#### Task brief:
Reproduce word for word the lines between those holding "bench: (233, 972) -> (1631, 881), moved" and "door: (151, 104) -> (129, 305), swing flipped", inclusive, and nothing else from the data below.

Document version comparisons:
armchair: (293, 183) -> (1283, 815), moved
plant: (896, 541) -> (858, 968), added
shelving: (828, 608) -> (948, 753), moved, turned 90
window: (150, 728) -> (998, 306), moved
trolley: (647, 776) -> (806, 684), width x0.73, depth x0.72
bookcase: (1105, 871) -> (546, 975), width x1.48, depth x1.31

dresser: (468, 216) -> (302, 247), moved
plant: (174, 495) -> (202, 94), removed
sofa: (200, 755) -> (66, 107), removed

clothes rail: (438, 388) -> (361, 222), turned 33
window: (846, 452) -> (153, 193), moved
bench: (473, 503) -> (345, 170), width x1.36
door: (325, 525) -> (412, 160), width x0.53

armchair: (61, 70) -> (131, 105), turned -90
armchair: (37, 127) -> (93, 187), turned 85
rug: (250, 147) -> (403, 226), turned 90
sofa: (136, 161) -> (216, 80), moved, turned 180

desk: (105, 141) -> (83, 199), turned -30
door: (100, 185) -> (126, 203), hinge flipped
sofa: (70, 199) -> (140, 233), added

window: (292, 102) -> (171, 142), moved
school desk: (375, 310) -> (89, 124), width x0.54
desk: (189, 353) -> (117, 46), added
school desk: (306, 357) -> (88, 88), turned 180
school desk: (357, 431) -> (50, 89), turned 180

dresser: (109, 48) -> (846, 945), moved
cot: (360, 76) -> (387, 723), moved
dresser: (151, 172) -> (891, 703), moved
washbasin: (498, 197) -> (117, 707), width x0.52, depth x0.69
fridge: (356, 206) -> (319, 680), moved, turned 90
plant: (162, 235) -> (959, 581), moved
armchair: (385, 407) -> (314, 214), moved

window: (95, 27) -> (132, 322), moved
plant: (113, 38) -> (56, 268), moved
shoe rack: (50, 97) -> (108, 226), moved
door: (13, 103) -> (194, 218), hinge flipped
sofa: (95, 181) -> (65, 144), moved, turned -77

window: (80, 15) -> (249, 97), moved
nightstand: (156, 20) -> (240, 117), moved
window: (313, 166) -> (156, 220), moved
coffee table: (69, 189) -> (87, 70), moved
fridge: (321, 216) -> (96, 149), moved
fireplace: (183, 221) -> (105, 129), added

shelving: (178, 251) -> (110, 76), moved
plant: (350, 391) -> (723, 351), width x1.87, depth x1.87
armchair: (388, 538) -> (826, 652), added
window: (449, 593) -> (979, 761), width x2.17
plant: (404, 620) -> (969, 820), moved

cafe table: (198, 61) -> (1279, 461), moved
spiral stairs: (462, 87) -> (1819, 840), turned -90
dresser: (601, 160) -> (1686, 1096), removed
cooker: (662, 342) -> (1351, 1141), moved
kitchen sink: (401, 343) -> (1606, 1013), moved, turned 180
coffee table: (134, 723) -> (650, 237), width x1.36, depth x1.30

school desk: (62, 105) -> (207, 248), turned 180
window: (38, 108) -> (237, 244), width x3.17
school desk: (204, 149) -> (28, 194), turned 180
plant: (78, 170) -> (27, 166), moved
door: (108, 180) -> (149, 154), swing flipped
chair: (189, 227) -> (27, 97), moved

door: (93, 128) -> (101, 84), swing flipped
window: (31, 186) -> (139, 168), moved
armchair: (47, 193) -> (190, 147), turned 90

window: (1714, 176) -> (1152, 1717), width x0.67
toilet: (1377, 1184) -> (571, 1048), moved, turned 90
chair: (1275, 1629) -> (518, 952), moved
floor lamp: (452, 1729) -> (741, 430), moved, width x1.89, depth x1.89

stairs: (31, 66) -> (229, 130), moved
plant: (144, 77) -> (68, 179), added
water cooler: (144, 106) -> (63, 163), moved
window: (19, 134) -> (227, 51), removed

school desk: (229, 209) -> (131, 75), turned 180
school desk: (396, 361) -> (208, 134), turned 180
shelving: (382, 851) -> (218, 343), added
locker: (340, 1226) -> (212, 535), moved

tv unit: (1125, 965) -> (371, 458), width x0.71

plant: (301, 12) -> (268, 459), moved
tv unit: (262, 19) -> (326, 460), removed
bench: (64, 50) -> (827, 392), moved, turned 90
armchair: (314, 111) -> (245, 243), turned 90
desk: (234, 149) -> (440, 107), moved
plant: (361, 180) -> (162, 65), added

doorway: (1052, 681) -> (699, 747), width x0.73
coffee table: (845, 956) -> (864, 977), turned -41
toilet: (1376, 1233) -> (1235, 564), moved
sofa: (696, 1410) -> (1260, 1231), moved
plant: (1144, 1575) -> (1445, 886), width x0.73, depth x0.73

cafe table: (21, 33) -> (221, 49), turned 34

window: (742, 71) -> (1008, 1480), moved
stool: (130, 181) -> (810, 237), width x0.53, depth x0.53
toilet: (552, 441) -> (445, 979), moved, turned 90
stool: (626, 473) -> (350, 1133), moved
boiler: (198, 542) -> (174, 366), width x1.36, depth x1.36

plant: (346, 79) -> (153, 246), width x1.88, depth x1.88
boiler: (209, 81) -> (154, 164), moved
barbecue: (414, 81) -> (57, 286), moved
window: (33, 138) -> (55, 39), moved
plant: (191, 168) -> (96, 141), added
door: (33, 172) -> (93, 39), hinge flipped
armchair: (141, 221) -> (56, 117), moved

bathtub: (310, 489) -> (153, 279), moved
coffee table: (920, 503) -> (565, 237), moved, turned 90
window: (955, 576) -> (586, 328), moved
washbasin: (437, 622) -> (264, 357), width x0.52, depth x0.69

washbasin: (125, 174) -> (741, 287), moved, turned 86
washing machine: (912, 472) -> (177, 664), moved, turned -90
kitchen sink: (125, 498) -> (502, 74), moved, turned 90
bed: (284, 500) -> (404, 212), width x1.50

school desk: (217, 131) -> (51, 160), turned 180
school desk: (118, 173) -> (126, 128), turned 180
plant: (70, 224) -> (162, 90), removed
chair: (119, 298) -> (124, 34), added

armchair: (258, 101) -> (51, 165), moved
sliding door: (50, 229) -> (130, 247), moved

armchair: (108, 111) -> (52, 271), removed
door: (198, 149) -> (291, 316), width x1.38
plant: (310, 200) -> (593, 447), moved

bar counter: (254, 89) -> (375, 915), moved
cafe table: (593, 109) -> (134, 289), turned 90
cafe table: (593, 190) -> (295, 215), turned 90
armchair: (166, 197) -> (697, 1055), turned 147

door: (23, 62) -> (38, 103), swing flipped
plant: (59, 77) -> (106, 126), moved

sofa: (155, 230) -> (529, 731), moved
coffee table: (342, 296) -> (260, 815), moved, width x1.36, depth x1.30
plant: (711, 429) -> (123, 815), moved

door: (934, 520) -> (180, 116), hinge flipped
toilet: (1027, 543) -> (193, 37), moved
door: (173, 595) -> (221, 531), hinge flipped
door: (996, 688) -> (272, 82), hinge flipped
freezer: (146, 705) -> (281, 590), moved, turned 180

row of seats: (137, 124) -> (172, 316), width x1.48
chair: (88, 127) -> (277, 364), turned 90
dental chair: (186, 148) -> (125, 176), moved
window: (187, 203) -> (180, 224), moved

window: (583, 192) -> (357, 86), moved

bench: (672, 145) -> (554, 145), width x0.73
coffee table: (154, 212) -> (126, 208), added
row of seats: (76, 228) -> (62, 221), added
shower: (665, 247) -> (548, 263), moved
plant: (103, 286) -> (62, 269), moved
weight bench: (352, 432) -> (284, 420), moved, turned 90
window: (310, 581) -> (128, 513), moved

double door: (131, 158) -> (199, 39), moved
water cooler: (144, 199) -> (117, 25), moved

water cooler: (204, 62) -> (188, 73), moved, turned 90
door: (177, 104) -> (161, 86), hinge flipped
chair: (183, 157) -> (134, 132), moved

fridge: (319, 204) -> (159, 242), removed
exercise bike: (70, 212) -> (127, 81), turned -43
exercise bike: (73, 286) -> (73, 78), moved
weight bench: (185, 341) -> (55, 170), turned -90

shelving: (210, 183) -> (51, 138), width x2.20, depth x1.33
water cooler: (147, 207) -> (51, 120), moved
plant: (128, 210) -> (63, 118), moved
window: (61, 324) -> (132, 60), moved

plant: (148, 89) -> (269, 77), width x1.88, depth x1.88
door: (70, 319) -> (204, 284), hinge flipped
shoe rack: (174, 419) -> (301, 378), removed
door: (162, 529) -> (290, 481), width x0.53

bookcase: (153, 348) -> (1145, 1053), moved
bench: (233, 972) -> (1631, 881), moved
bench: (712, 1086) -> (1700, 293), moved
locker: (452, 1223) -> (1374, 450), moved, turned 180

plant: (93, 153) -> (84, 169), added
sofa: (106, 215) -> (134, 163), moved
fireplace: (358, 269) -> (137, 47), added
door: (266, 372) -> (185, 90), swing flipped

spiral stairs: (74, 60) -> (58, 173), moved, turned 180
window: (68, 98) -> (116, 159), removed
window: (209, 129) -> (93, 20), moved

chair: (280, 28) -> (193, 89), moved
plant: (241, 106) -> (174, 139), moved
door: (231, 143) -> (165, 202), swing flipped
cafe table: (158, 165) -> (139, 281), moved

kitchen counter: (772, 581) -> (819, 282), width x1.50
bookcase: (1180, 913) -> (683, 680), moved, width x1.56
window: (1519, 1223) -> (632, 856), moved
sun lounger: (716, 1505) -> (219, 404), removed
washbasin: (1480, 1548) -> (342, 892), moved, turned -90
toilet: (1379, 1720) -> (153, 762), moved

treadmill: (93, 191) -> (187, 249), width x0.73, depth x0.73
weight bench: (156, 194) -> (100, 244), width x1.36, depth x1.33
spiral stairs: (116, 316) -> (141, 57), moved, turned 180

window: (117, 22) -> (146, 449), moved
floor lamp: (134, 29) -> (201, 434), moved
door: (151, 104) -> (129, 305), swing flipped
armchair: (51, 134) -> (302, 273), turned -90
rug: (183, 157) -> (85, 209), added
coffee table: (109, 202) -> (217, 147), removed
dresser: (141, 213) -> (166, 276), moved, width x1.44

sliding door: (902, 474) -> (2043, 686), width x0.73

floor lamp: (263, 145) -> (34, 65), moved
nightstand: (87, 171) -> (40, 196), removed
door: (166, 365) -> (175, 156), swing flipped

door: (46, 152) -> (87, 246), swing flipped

#### Solved exercise:
bench: (233, 972) -> (1631, 881), moved
bench: (712, 1086) -> (1700, 293), moved
locker: (452, 1223) -> (1374, 450), moved, turned 180

plant: (93, 153) -> (84, 169), added
sofa: (106, 215) -> (134, 163), moved
fireplace: (358, 269) -> (137, 47), added
door: (266, 372) -> (185, 90), swing flipped

spiral stairs: (74, 60) -> (58, 173), moved, turned 180
window: (68, 98) -> (116, 159), removed
window: (209, 129) -> (93, 20), moved

chair: (280, 28) -> (193, 89), moved
plant: (241, 106) -> (174, 139), moved
door: (231, 143) -> (165, 202), swing flipped
cafe table: (158, 165) -> (139, 281), moved

kitchen counter: (772, 581) -> (819, 282), width x1.50
bookcase: (1180, 913) -> (683, 680), moved, width x1.56
window: (1519, 1223) -> (632, 856), moved
sun lounger: (716, 1505) -> (219, 404), removed
washbasin: (1480, 1548) -> (342, 892), moved, turned -90
toilet: (1379, 1720) -> (153, 762), moved

treadmill: (93, 191) -> (187, 249), width x0.73, depth x0.73
weight bench: (156, 194) -> (100, 244), width x1.36, depth x1.33
spiral stairs: (116, 316) -> (141, 57), moved, turned 180

window: (117, 22) -> (146, 449), moved
floor lamp: (134, 29) -> (201, 434), moved
door: (151, 104) -> (129, 305), swing flipped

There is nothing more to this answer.